- _WHAT NEEDS TO BE DONE_: Below are the records; copy exactly the stretch from the line containing "lime plate A5:A7" through the line containing "white cone F4", both ends included, and nothing else.

- _SUPPLIED MATERIAL_:
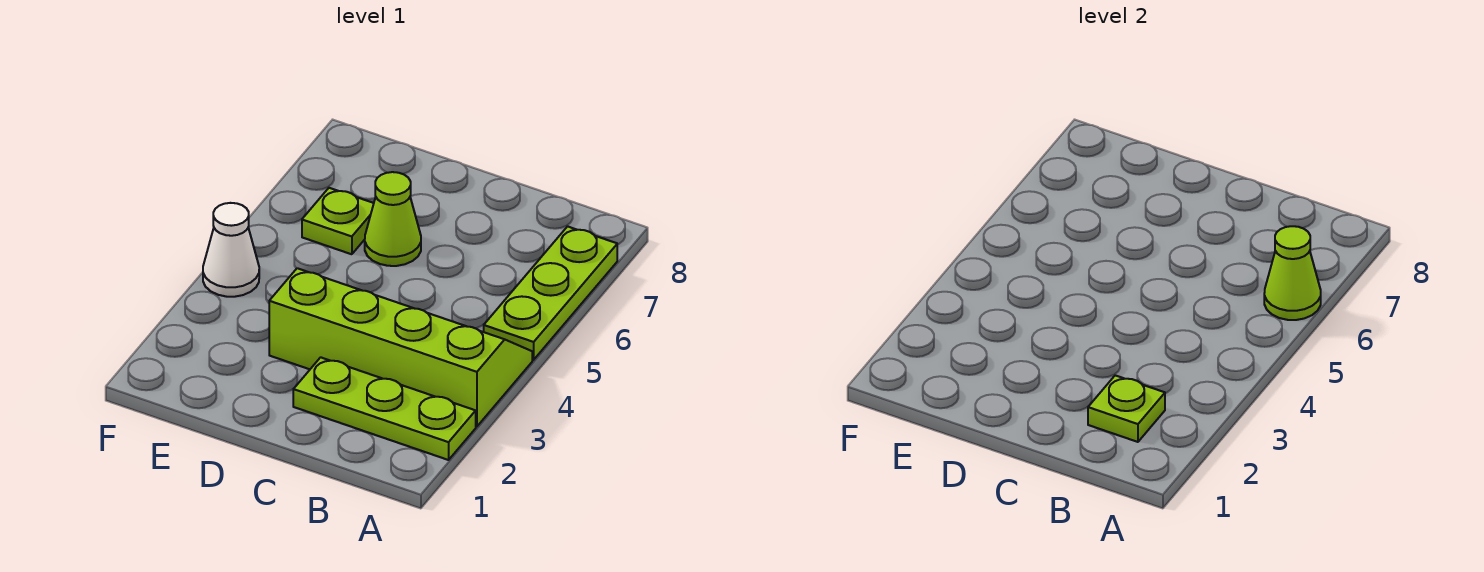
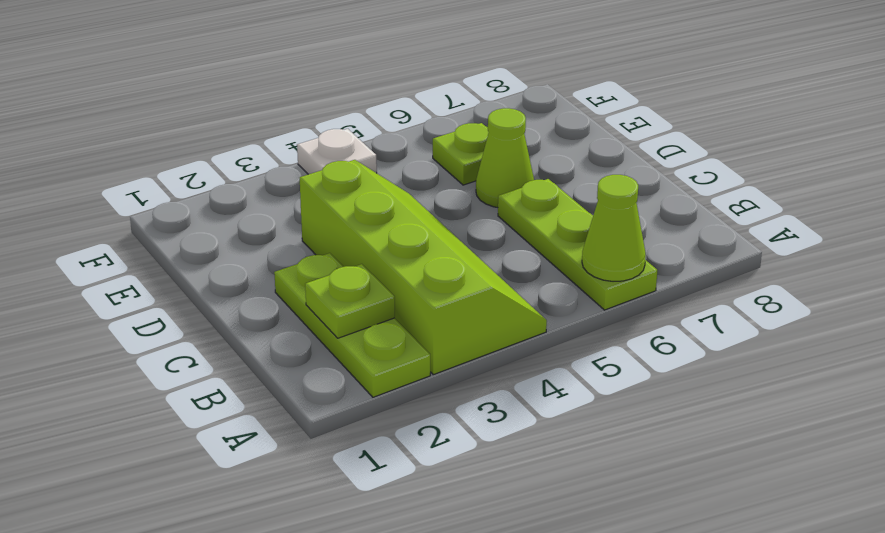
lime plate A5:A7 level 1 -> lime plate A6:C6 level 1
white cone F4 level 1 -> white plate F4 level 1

==

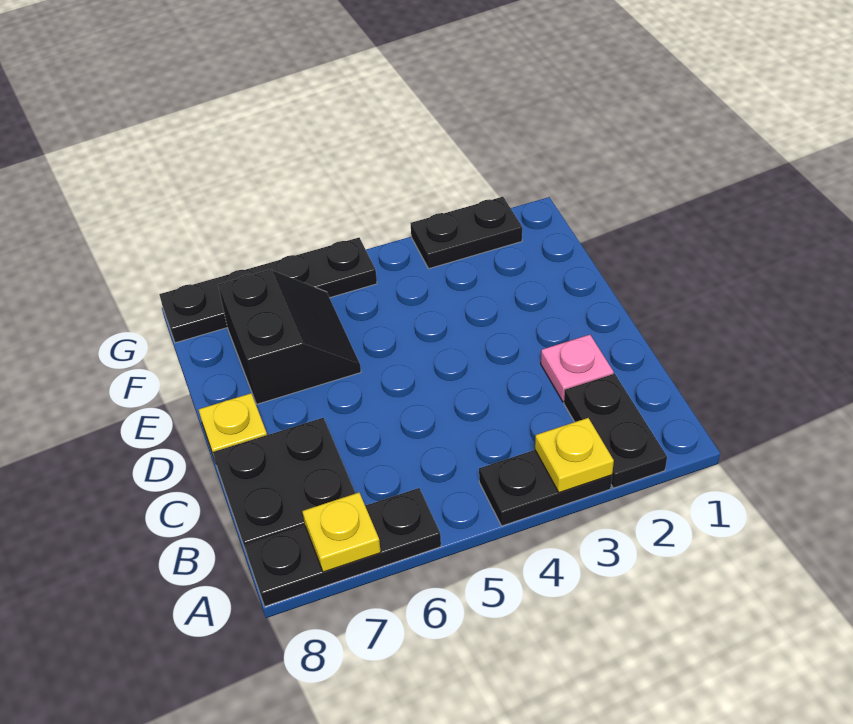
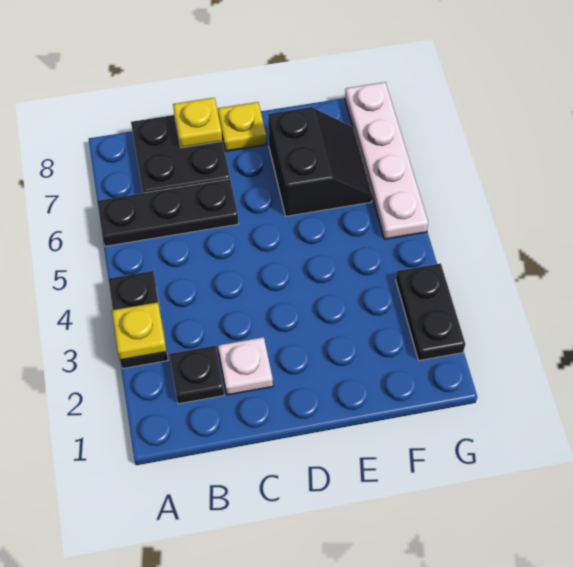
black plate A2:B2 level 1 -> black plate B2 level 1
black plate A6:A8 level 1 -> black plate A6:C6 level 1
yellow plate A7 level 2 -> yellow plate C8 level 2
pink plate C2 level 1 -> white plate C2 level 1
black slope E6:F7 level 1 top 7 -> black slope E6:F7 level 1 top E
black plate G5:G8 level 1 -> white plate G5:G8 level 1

- _RESULT OF THE TASK_:
lime plate A5:A7 level 1 -> lime plate A6:C6 level 1
white cone F4 level 1 -> white plate F4 level 1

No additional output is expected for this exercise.